WORK TASK:
A faithful transcription of all the data, images excluded, is the required answer.

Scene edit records
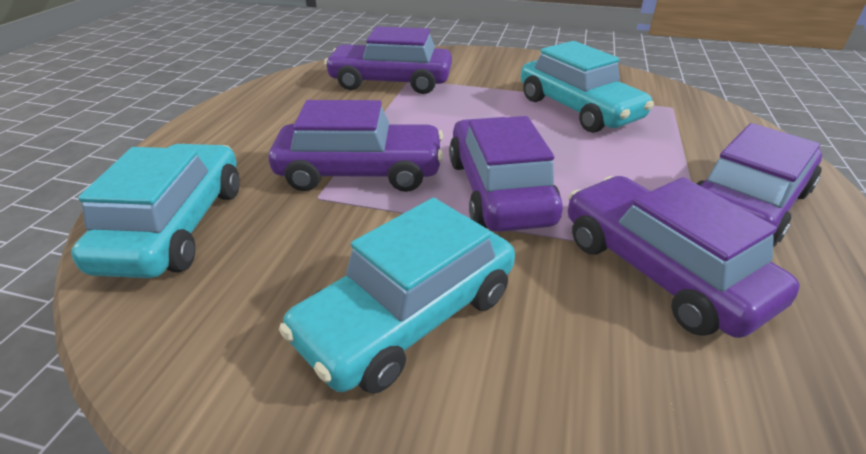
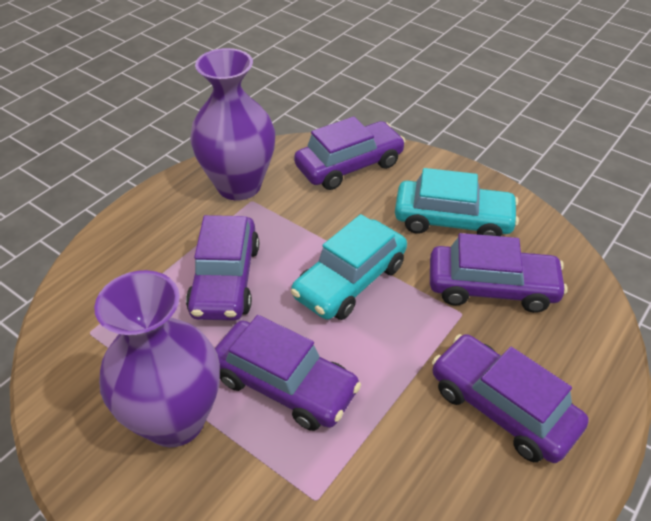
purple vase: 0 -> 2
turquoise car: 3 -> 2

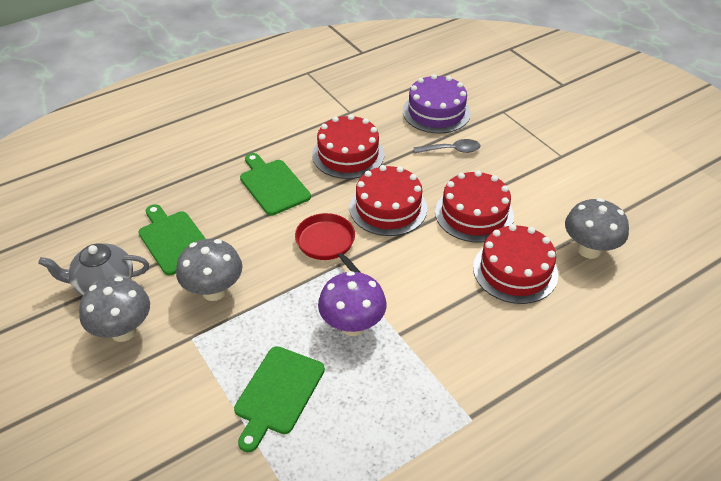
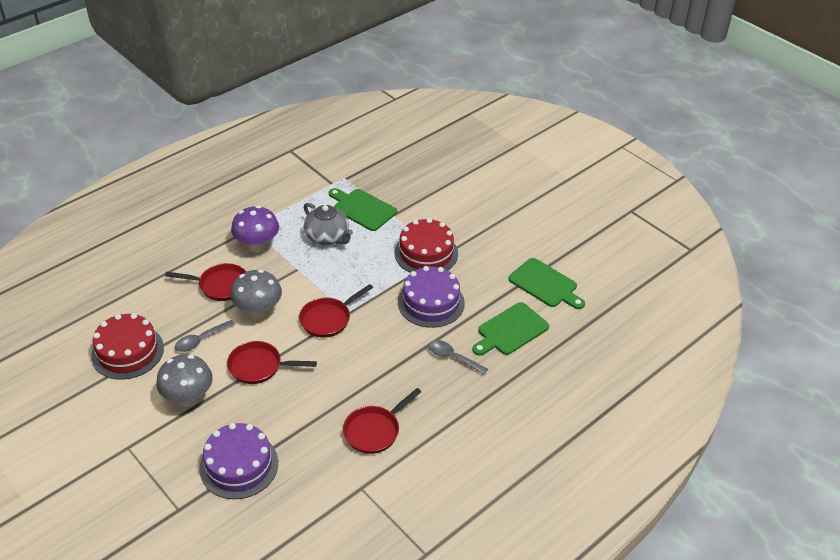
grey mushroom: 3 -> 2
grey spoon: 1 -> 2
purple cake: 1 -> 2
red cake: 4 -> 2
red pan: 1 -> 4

YOUR RESPONSE:
purple vase: 0 -> 2
turquoise car: 3 -> 2

grey mushroom: 3 -> 2
grey spoon: 1 -> 2
purple cake: 1 -> 2
red cake: 4 -> 2
red pan: 1 -> 4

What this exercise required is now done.